▶ [WHAT IS REQUIRED] Return, from the lines below, each one that includes the word "none".
Start of INFORMATION
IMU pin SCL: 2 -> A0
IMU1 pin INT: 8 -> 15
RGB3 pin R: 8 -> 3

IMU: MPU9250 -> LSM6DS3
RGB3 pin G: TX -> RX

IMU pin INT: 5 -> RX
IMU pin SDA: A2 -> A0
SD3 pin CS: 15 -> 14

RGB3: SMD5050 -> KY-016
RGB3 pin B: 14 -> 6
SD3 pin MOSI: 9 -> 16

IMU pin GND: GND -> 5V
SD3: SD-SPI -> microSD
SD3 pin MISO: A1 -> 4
End of INFORMATION
Start of INFORMATION
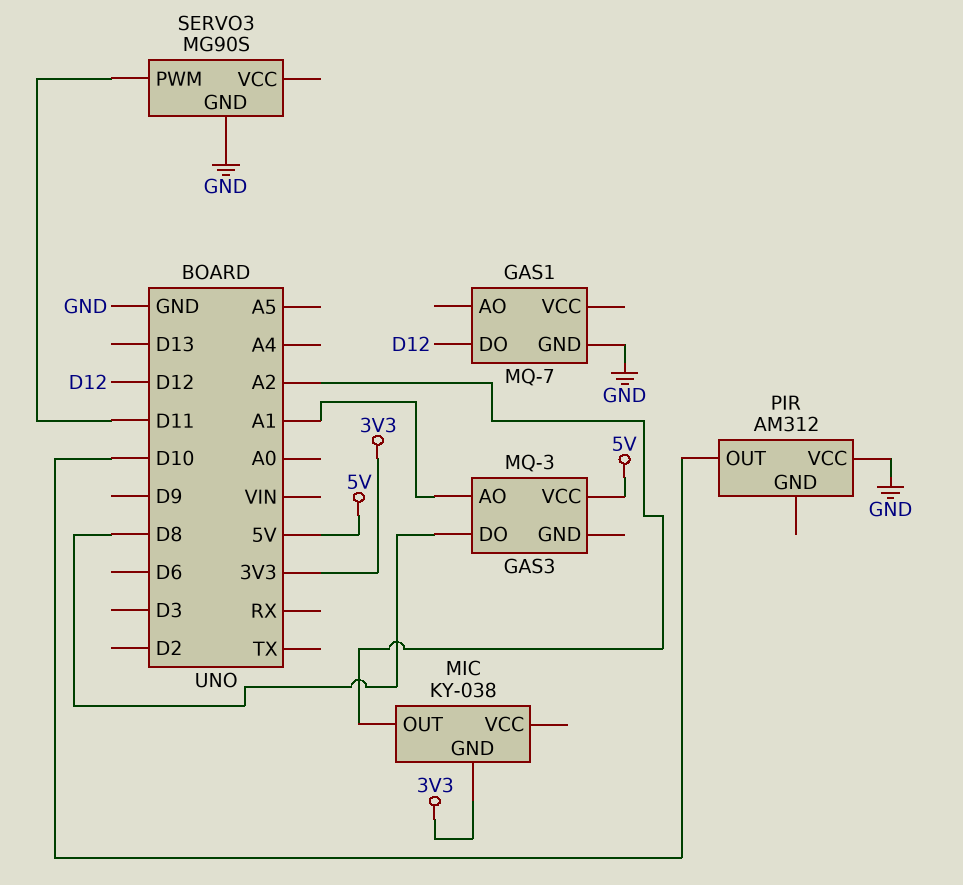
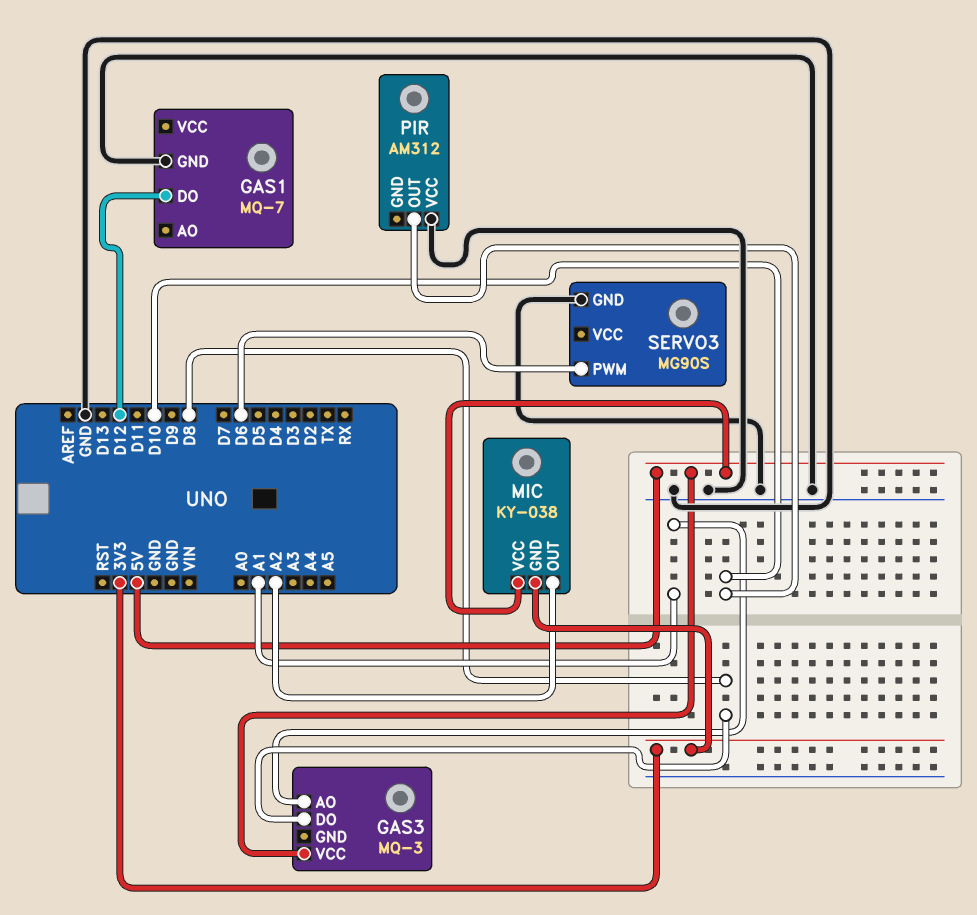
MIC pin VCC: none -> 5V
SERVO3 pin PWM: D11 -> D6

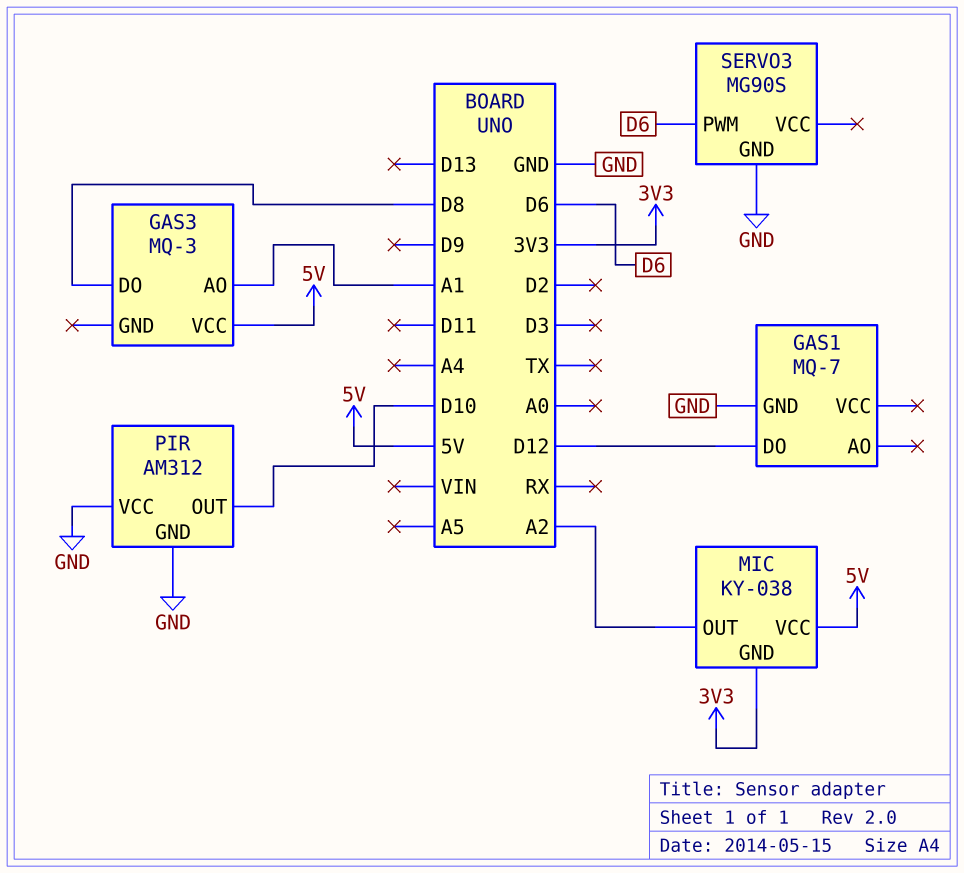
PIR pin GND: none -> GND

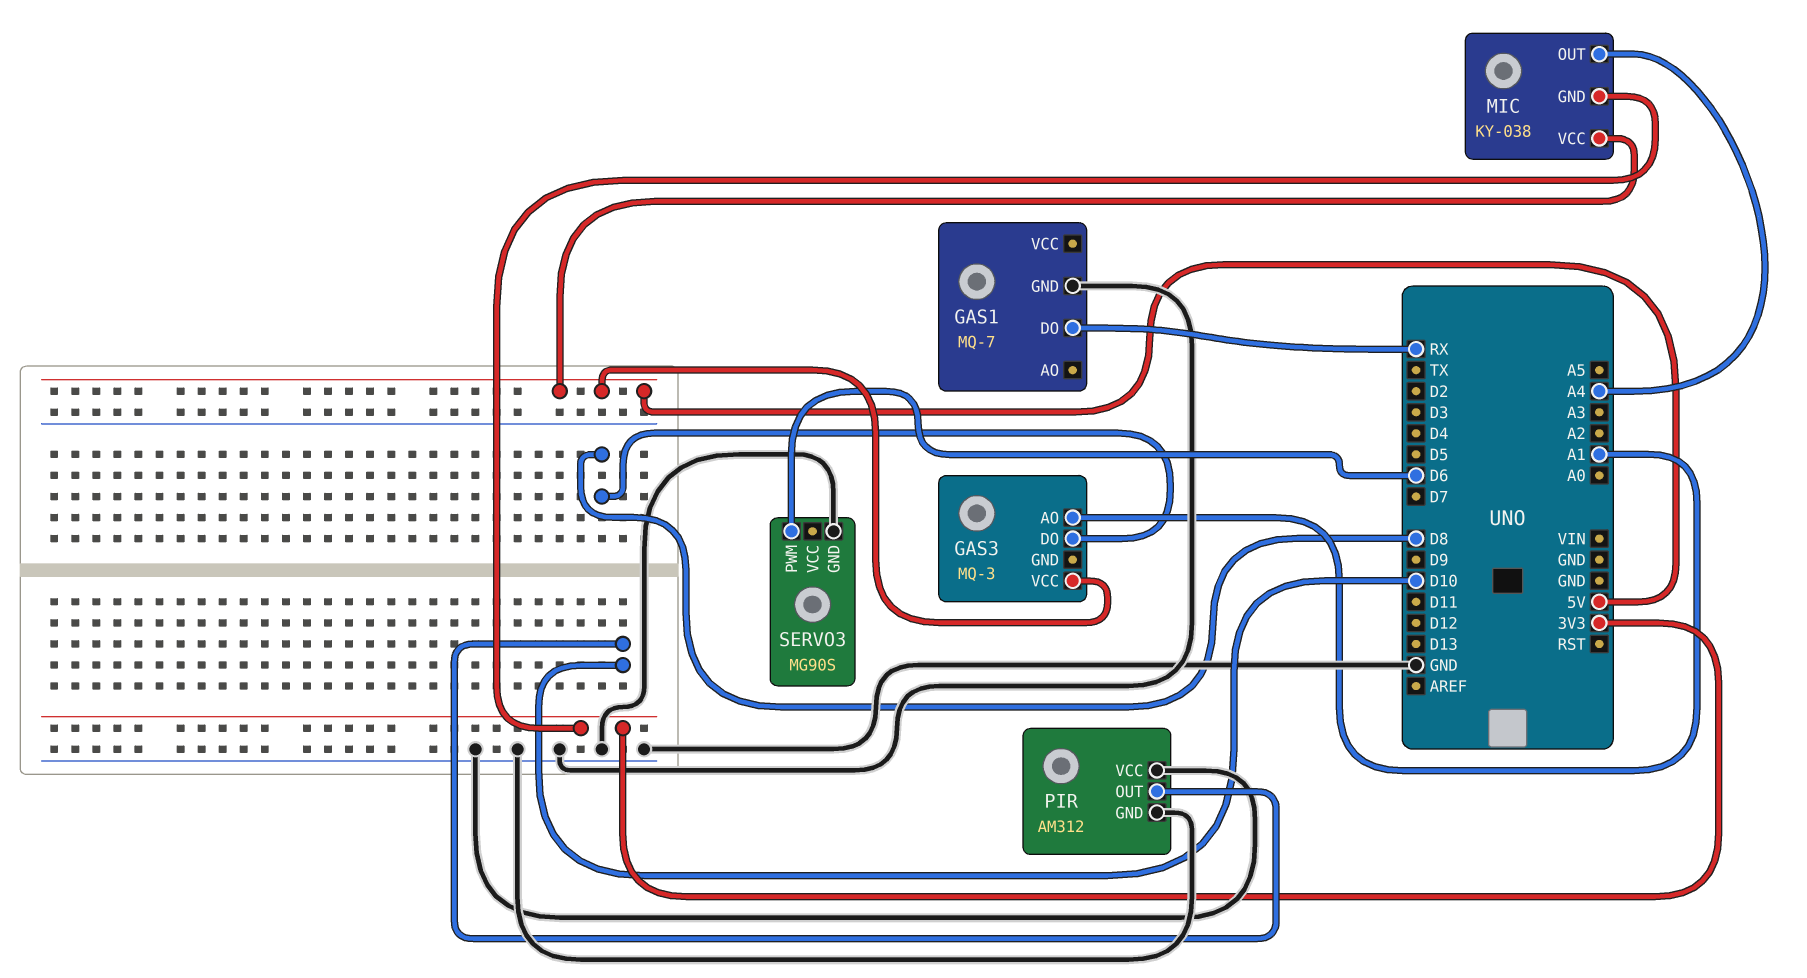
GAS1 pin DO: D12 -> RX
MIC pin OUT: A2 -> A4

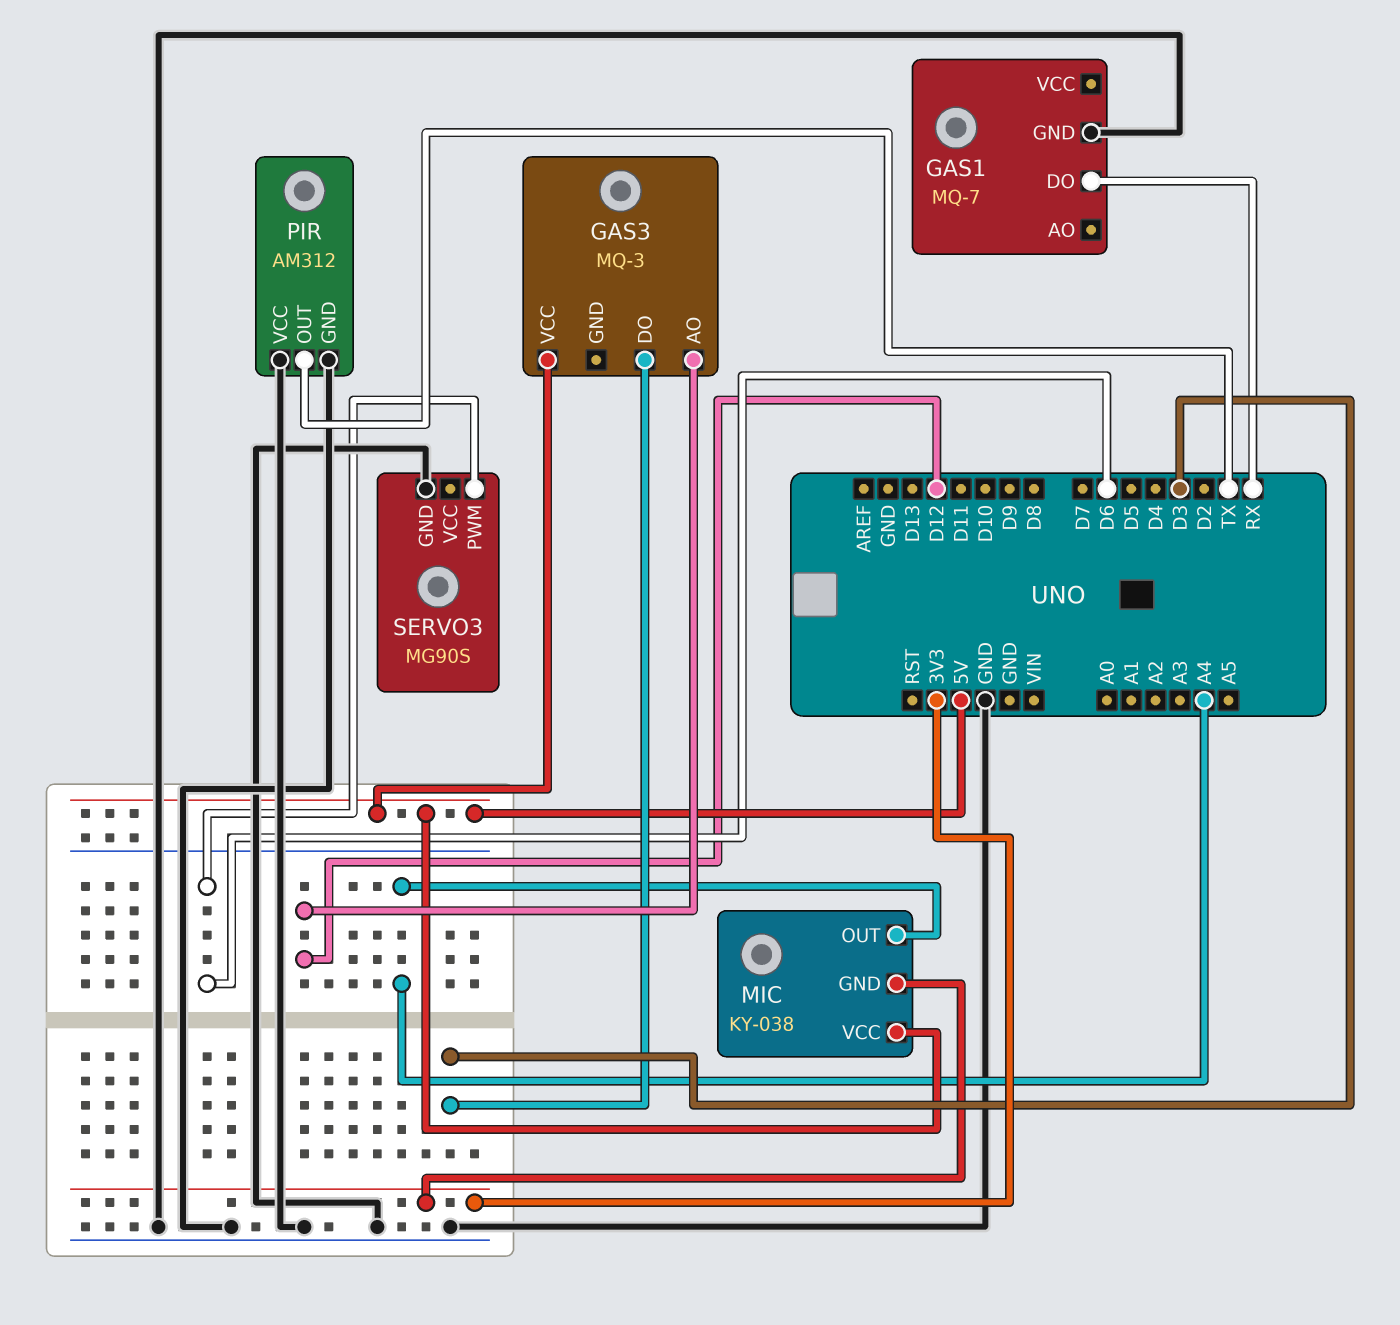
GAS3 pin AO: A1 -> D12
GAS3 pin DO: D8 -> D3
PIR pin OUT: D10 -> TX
End of INFORMATION
▶ [ANSWER TO THIS PROBLEM]
MIC pin VCC: none -> 5V
PIR pin GND: none -> GND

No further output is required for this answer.